Provide only the number of lines in the following data that contain "none".

### PROVIDED DATA ###

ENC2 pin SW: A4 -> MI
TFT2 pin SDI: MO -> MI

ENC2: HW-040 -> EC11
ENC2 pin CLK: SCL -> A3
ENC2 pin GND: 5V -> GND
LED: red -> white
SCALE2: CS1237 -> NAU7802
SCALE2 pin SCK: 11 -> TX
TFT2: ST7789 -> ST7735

###
### PROVIDED DATA ###

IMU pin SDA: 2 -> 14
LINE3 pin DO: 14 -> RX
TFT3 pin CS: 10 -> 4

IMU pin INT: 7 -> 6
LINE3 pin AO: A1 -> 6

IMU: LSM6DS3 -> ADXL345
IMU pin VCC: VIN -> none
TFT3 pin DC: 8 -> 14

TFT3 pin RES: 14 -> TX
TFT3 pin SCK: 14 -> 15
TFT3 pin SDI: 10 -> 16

###
### PROVIDED DATA ###

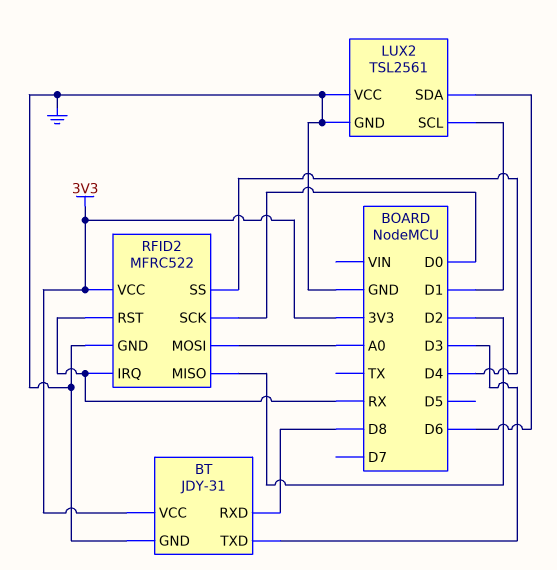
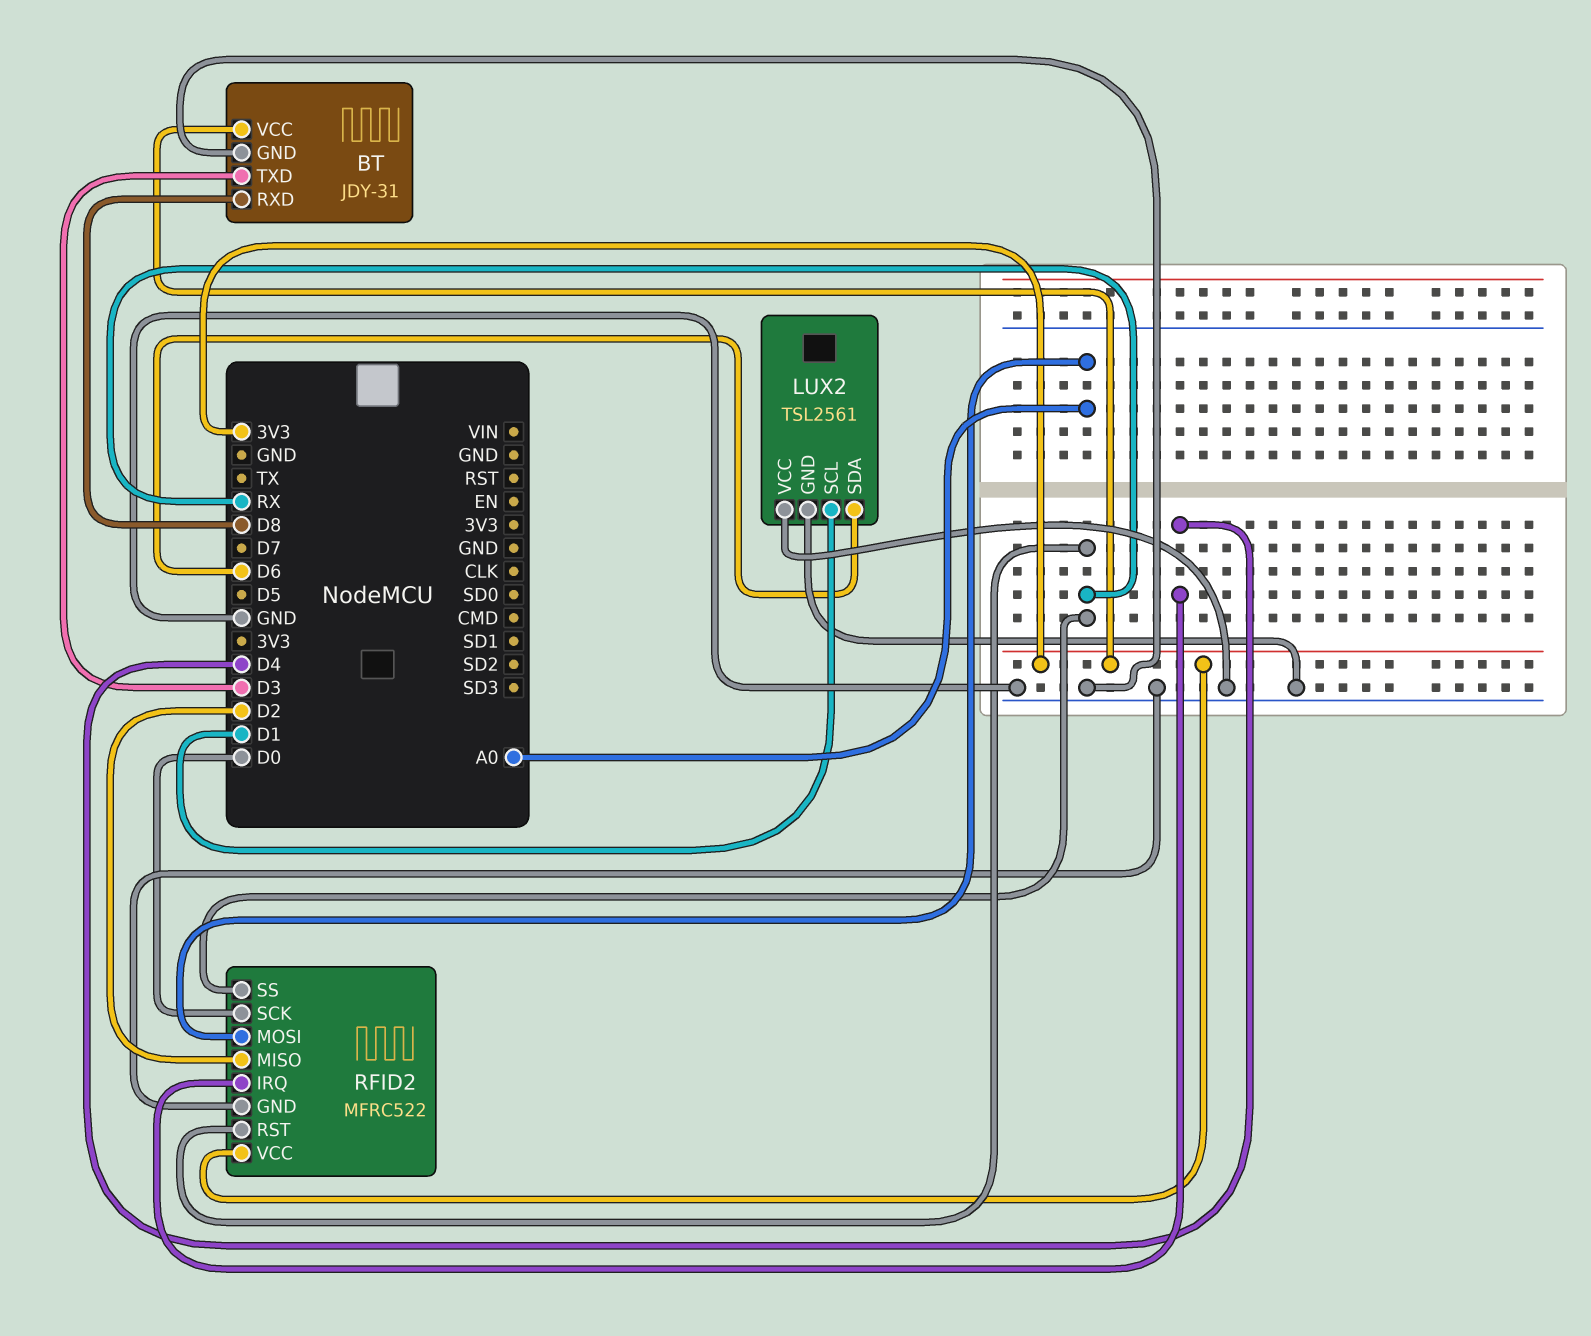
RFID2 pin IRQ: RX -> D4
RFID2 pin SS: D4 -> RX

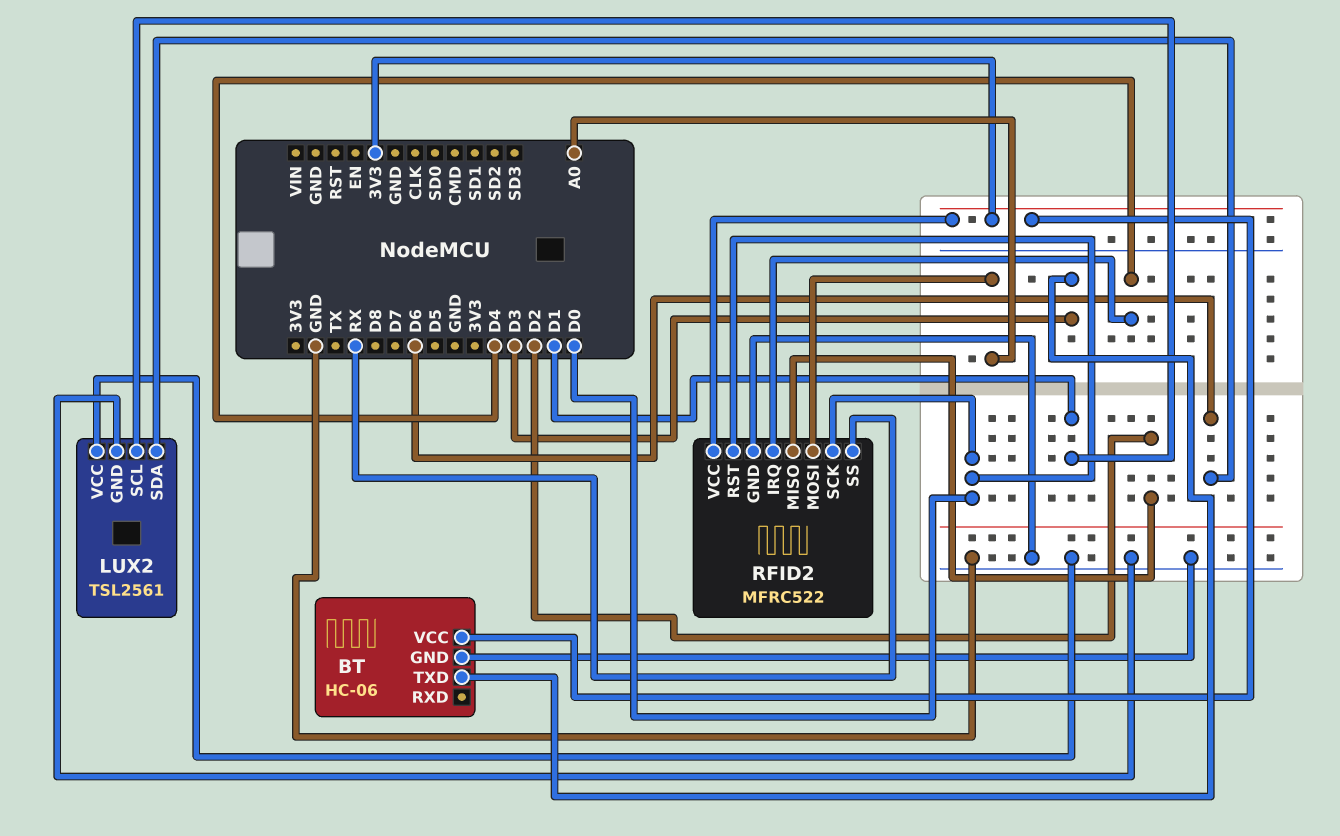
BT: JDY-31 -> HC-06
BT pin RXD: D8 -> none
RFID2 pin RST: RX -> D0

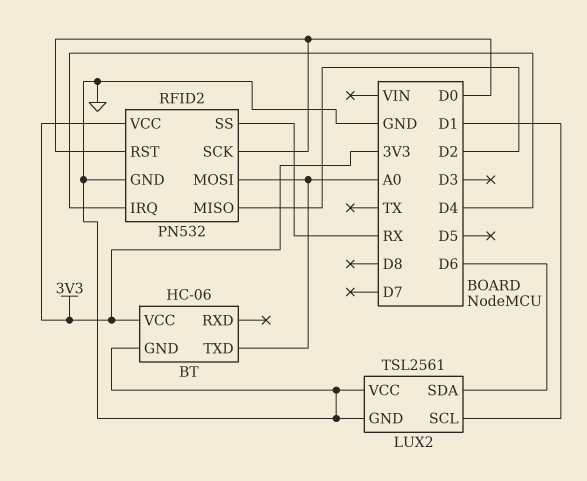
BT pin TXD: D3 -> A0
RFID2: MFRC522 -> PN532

###

● **TASK RESULT**: 2